DATASET EXCERPTS:
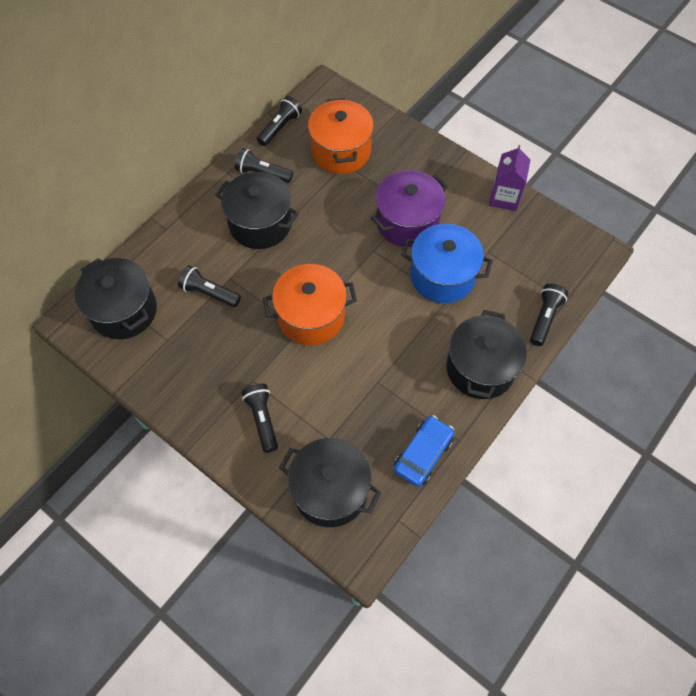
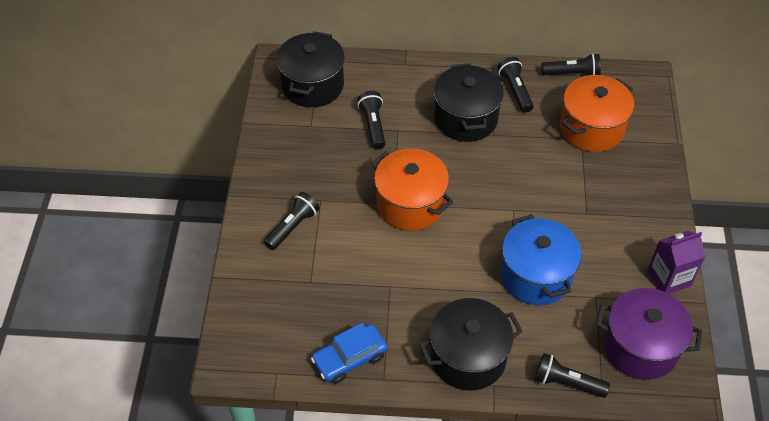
camera: 55 degrees right, 10 degrees down
(330, 490) = (267, 309): black pot -> none
(407, 222) = (566, 218): purple pot -> purple pot (640, 347)
(423, 454) = (349, 358): blue car -> blue car turned 150 degrees clockwise
(544, 318) = (566, 382): black flashlight -> black flashlight turned 150 degrees counterclockwise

EXERCISE REQUIREMENTS:
No line should appear in the answer except those from the one containing "(330, 490) = (267, 309): black pot -> none" through the last line of the listing, each retyped exactly.

OUTPUT OF THE EXERCISE:
(330, 490) = (267, 309): black pot -> none
(407, 222) = (566, 218): purple pot -> purple pot (640, 347)
(423, 454) = (349, 358): blue car -> blue car turned 150 degrees clockwise
(544, 318) = (566, 382): black flashlight -> black flashlight turned 150 degrees counterclockwise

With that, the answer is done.